DATASET CONTENT:
————
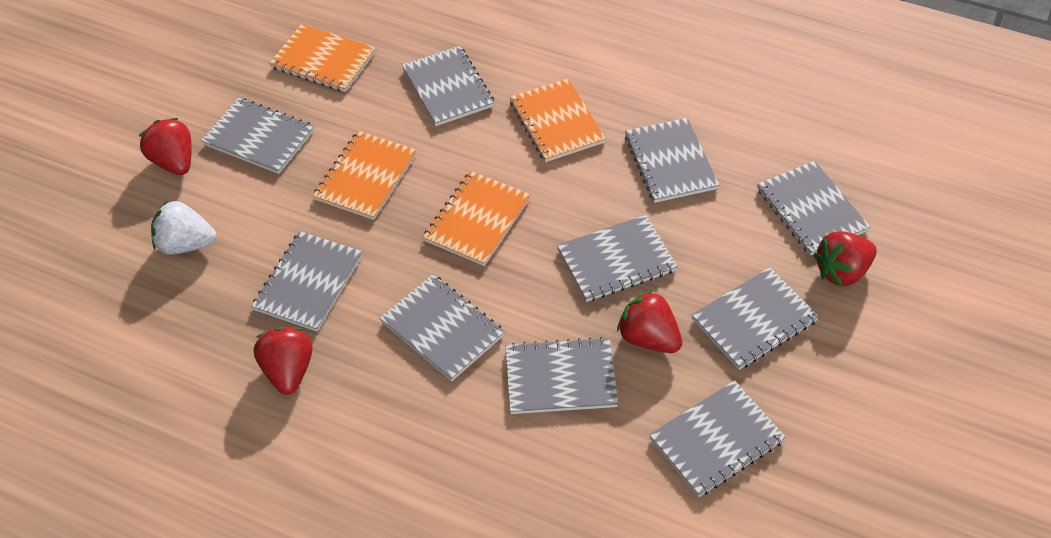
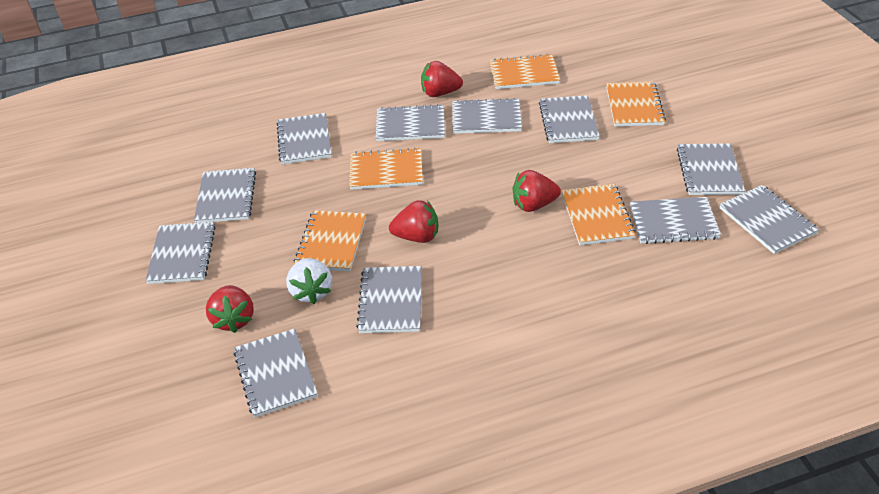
grey notebook: 10 -> 11
orange notebook: 4 -> 5

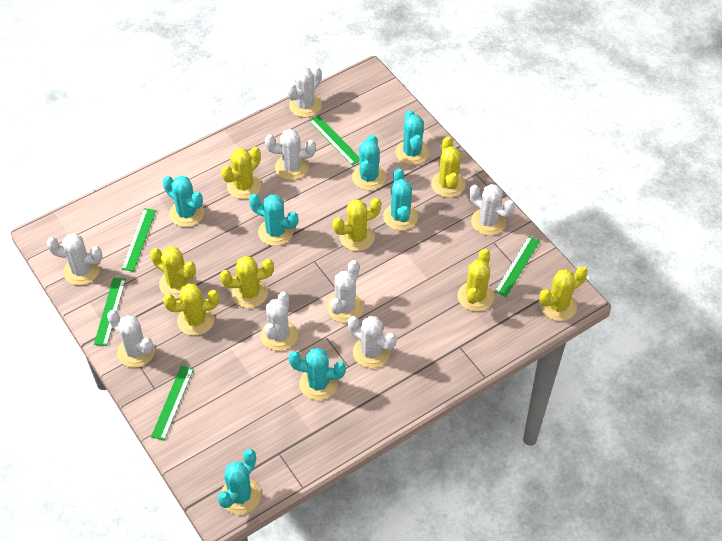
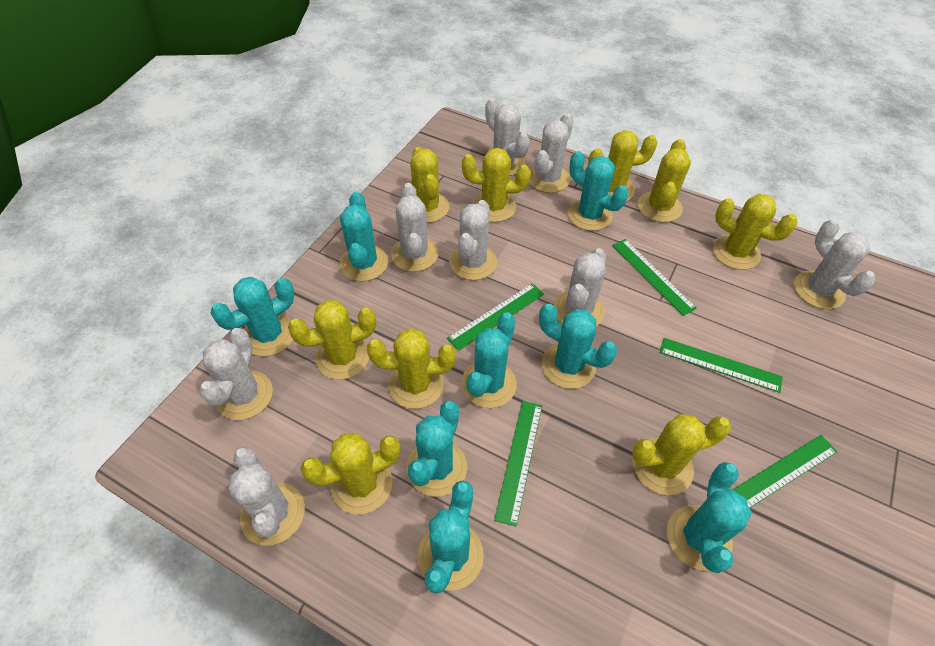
turquoise cactus: 7 -> 8
yellow cactus: 8 -> 9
————
WORK REQUIRED:
Tell me how many lines of the data hold the word "notebook", giving only the number.

SOLUTION FOR THIS EXERCISE:
2